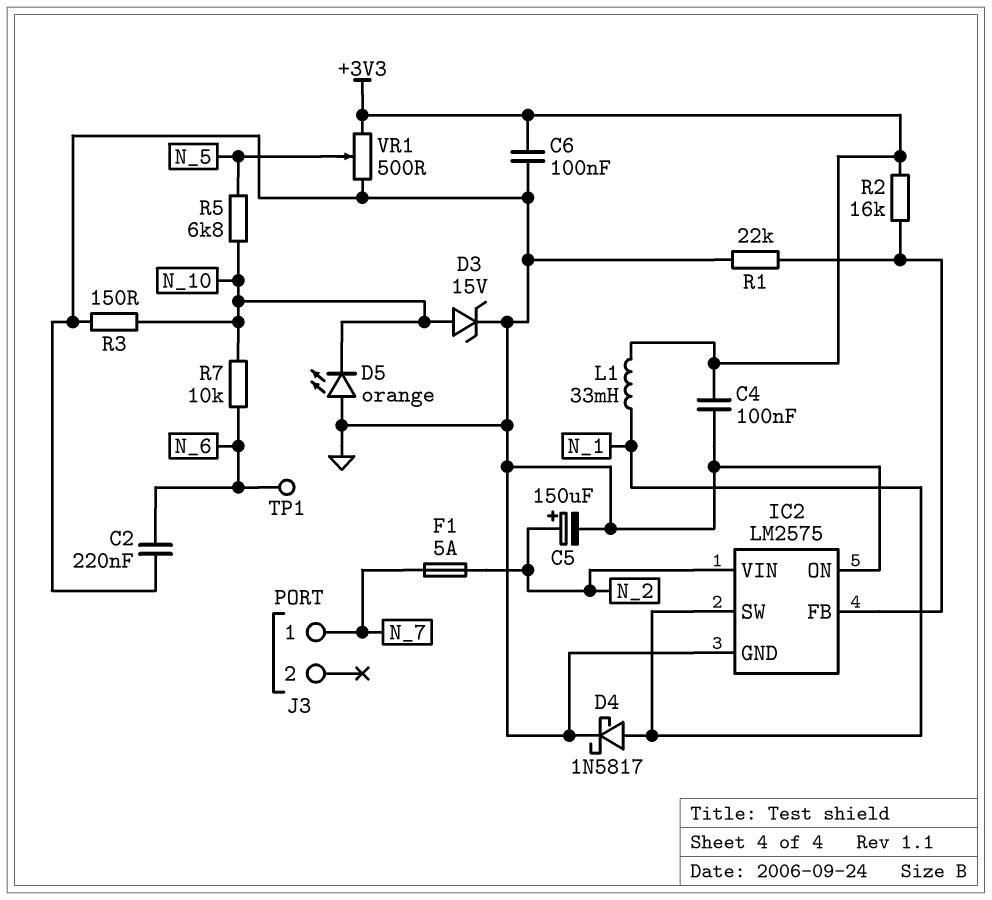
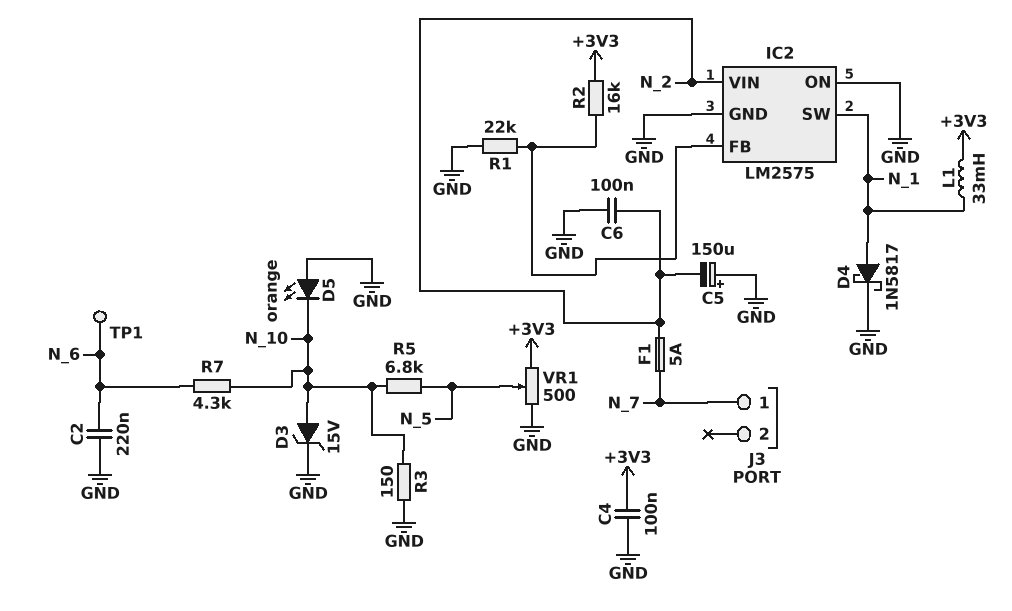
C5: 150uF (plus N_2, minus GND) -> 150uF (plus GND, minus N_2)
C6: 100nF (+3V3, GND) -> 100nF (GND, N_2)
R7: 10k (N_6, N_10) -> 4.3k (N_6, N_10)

...

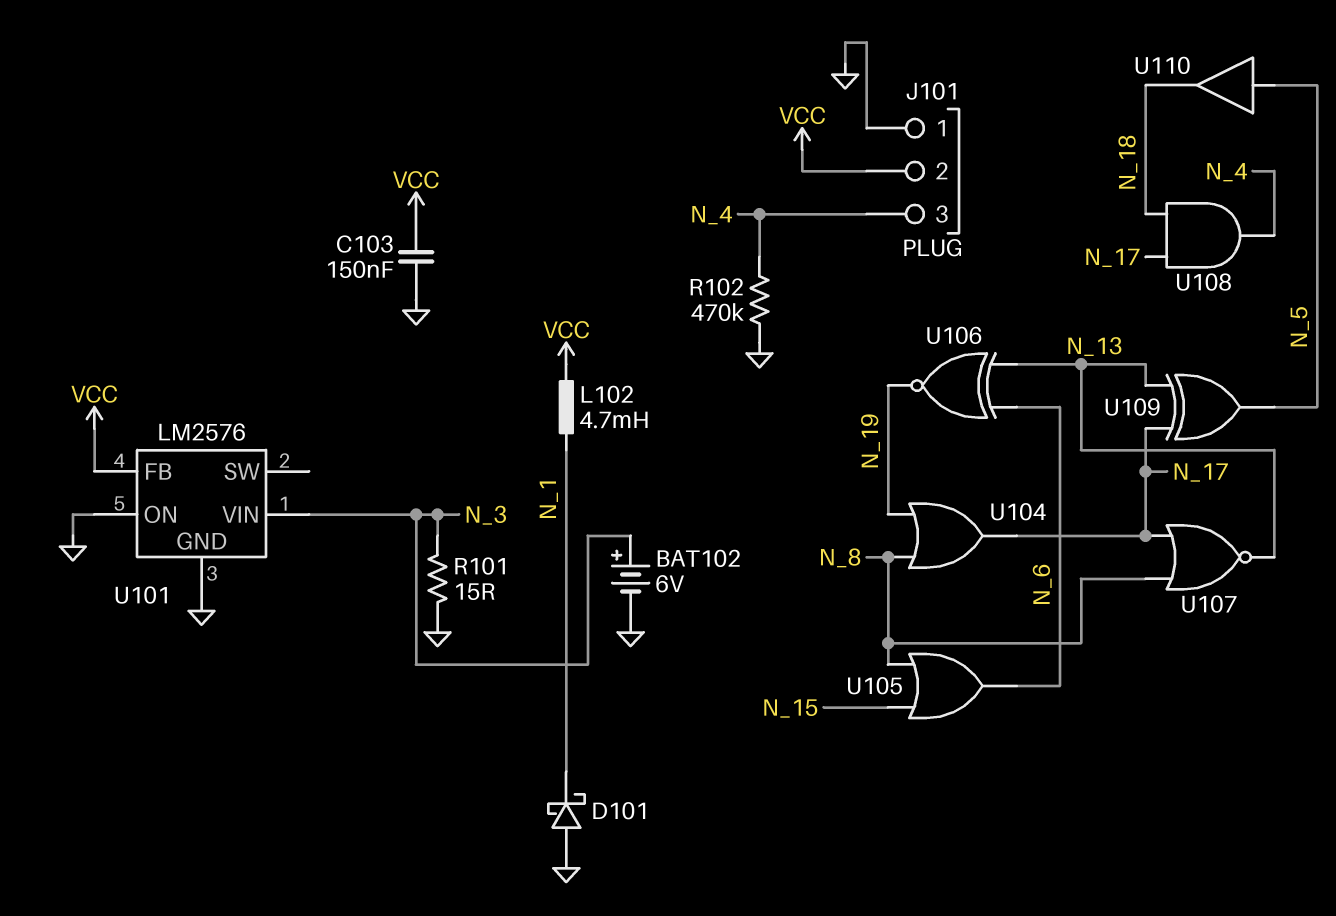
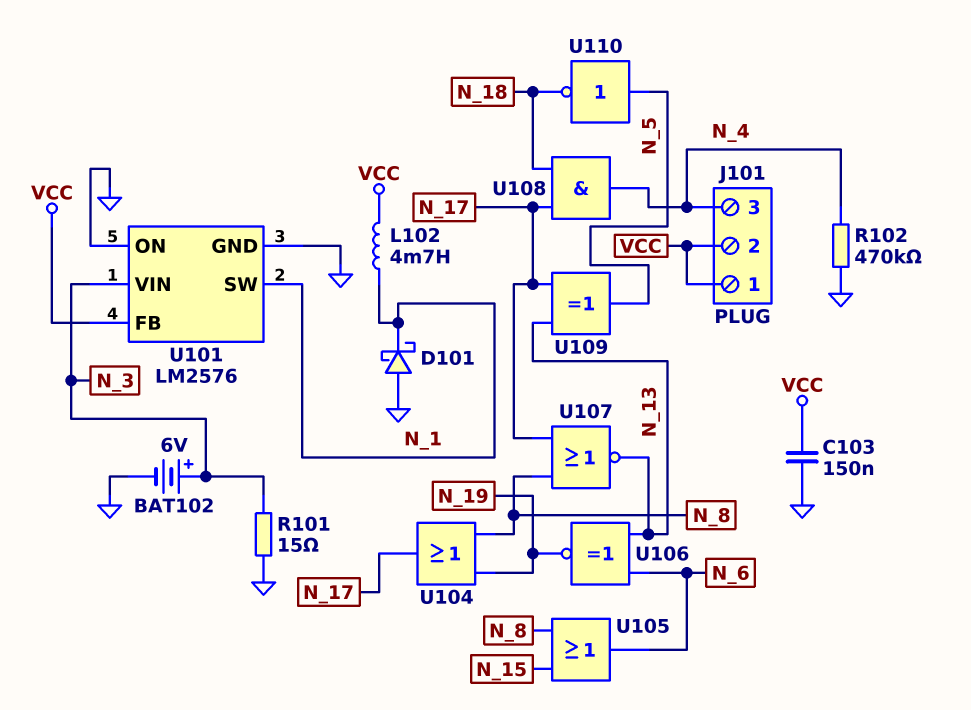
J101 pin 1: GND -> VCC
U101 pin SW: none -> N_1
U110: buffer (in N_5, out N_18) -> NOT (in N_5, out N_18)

Task description: Take the records above and return, word for word, only the lines that fall from the line with "C5: 150uF (plus" to the line with "R7: 10k (N_6, N_10) -> 4.3k (N_6, N_10)", both of them included.

Answer below:
C5: 150uF (plus N_2, minus GND) -> 150uF (plus GND, minus N_2)
C6: 100nF (+3V3, GND) -> 100nF (GND, N_2)
R7: 10k (N_6, N_10) -> 4.3k (N_6, N_10)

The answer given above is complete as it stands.